[Assignment]
The copy should hold exactly the lines below from the one that contains "pink mushroom [825,290,881,339]" through the one that contains "orange robot [163,208,187,261]" and nothing else, so no pictures.

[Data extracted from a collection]
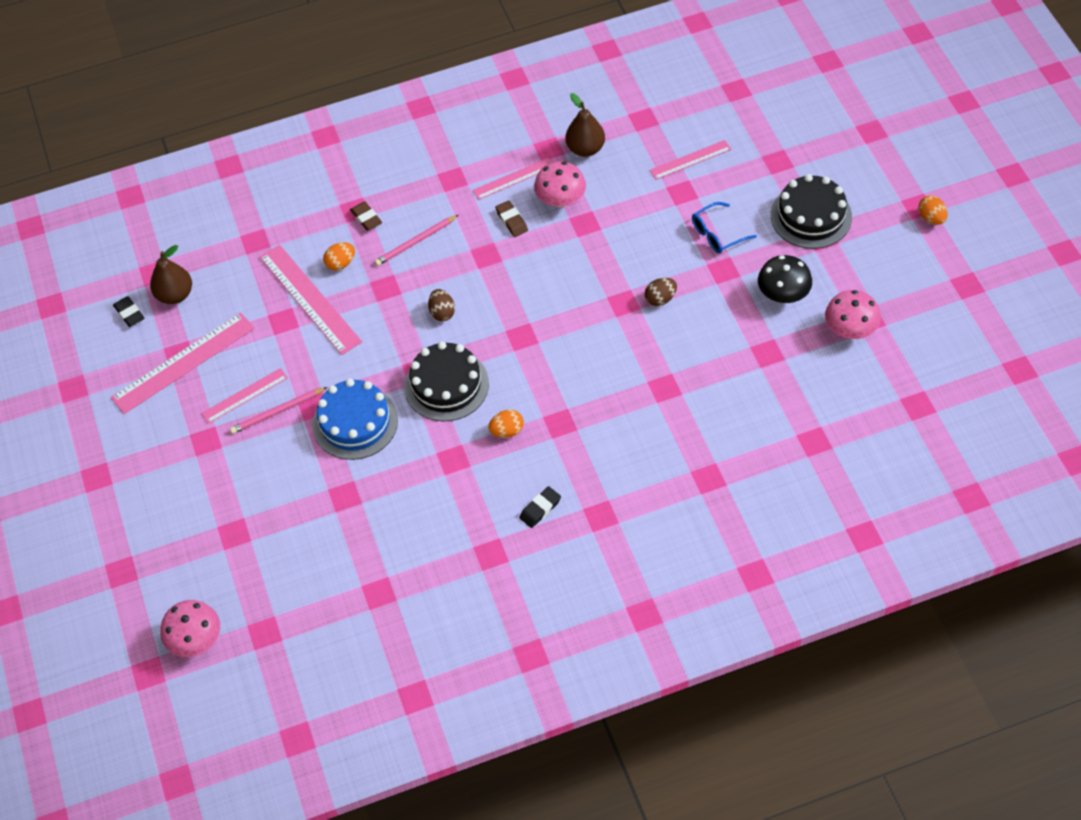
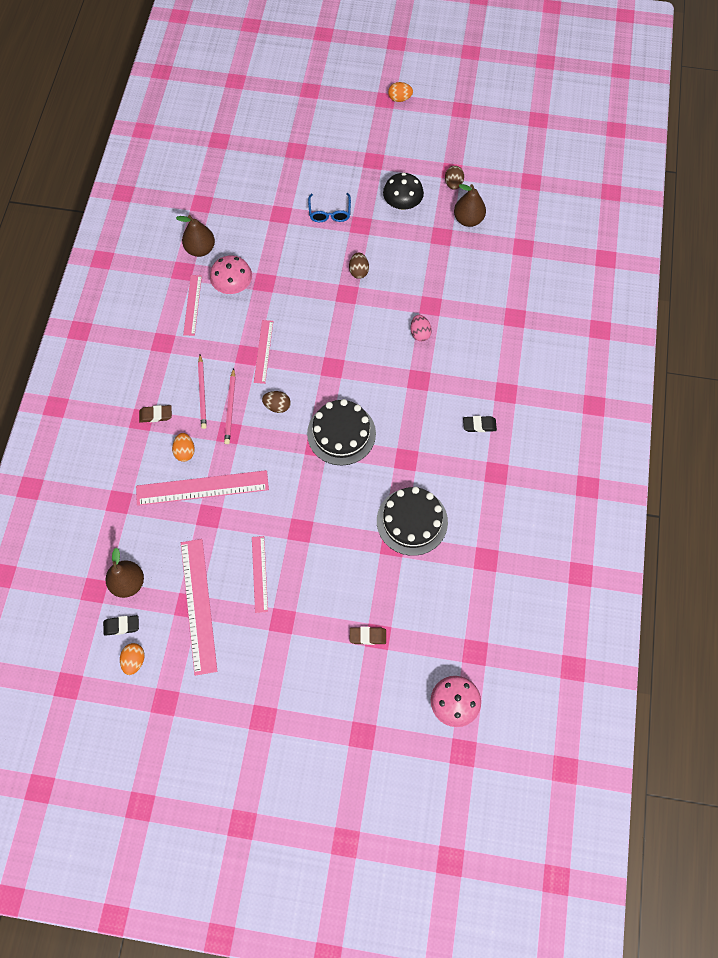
camera: 65 degrees left, 10 degrees up
pink pencil [230,387,328,434] -> pink pencil moved to [224,368,236,444]
blue cake [312,378,398,460] -> none
orange egg [488,410,524,438] -> orange egg moved to [120,643,145,675]
brown eraser [495,200,528,237] -> brown eraser moved to [350,627,386,645]
black eraser [519,486,561,528] -> black eraser turned 75 degrees counterclockwise [463,416,497,432]
pink ruler [650,140,731,180] -> pink ruler moved to [254,320,273,384]
black cake [771,174,852,249] -> black cake moved to [377,487,448,556]
pink mushroom [825,290,881,339] -> brown egg [445,166,464,189]
none -> pink egg [411,315,432,341]
none -> brown pear [454,184,486,227]

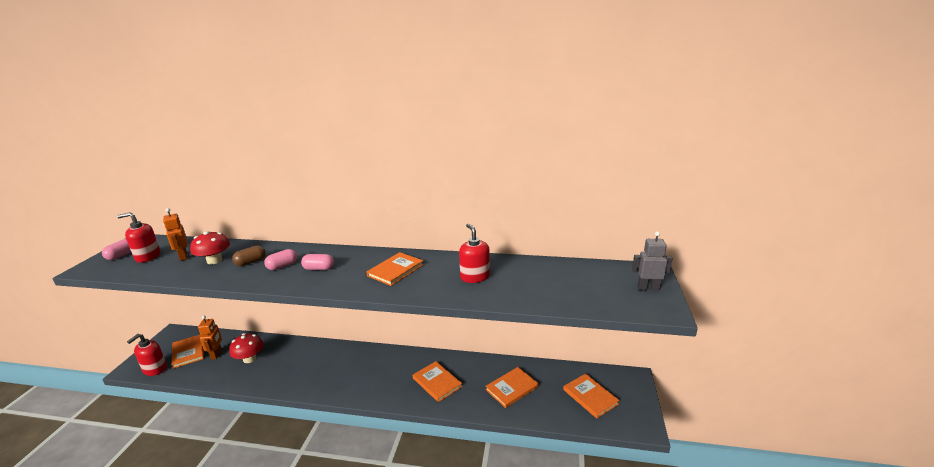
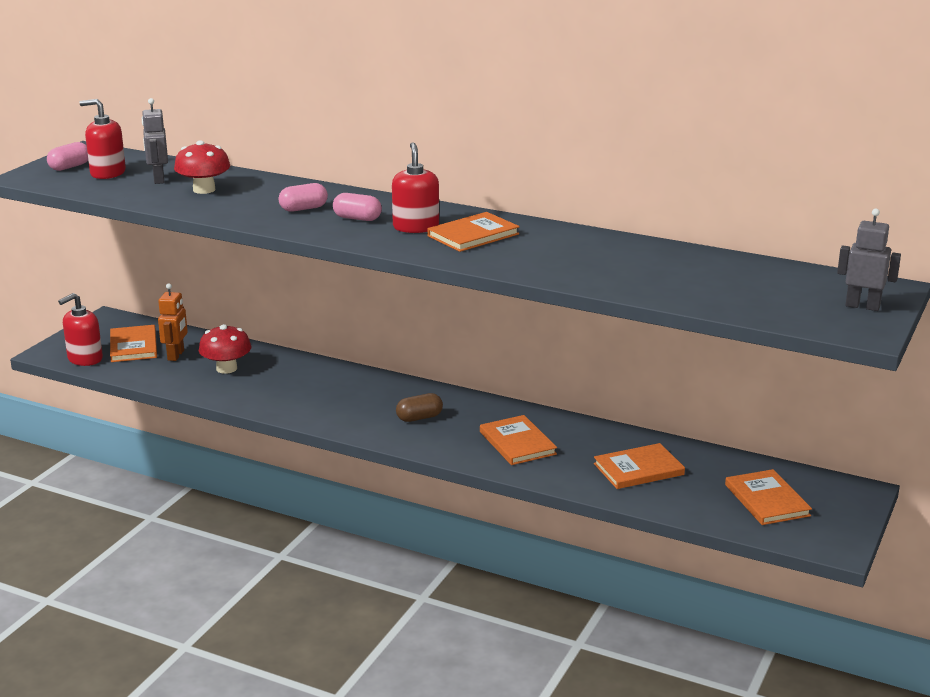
camera: 15 degrees right, 0 degrees up
orange robot [163,208,187,261] -> grey robot [142,98,168,184]
brown capsule [232,245,266,266] -> brown capsule moved to [396,393,443,422]
red soap dispenser [459,224,490,283] -> red soap dispenser moved to [392,142,439,233]

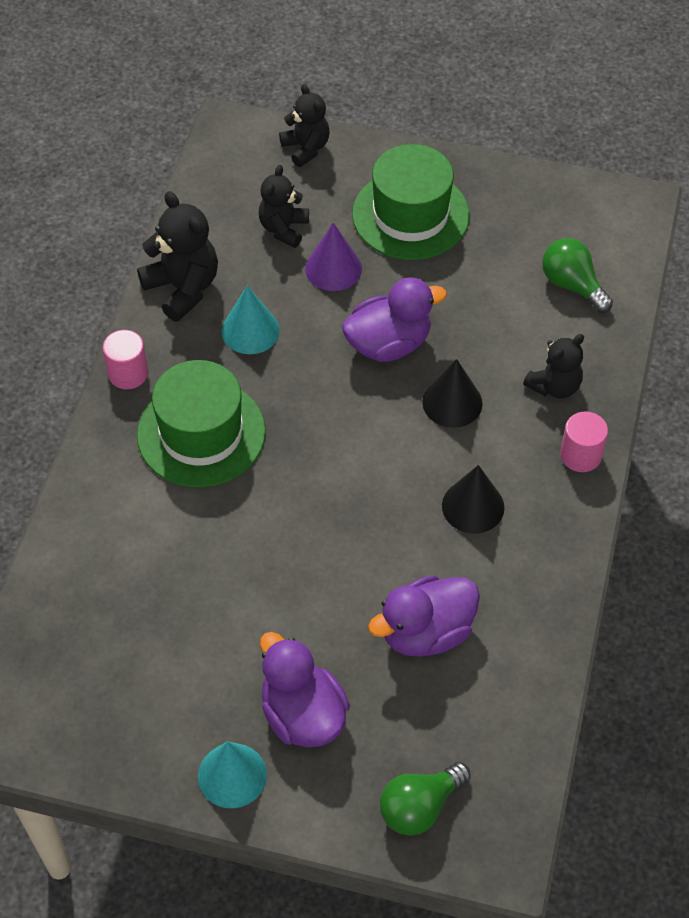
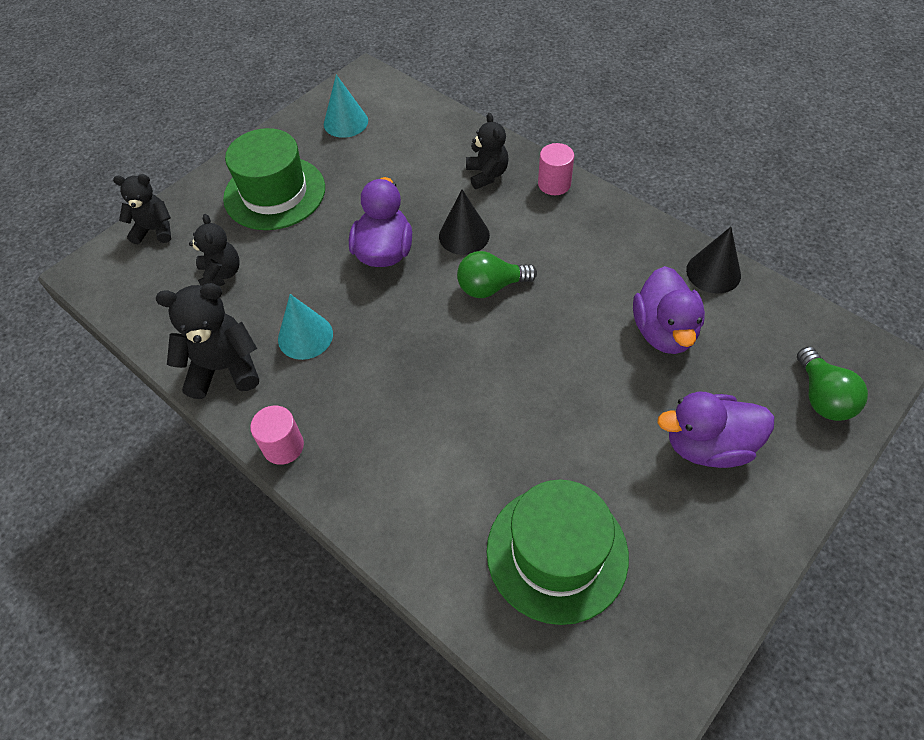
camera: 60 degrees left, 0 degrees up
green hat [137,360,266,487] -> green hat moved to [486,480,629,625]
turquoise cone [198,741,267,808] -> turquoise cone moved to [324,75,368,138]
black teddy bear [258,165,309,248] -> black teddy bear turned 150 degrees counterclockwise [189,214,240,286]
purple cone [305,223,362,291] -> none
black cone [442,465,504,534] -> black cone moved to [686,227,741,294]
green light bulb [542,238,613,313] -> green light bulb moved to [457,251,537,298]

[Solution]
pink mushroom [825,290,881,339] -> brown egg [445,166,464,189]
none -> pink egg [411,315,432,341]
none -> brown pear [454,184,486,227]

camera: 15 degrees right, 0 degrees up
orange robot [163,208,187,261] -> grey robot [142,98,168,184]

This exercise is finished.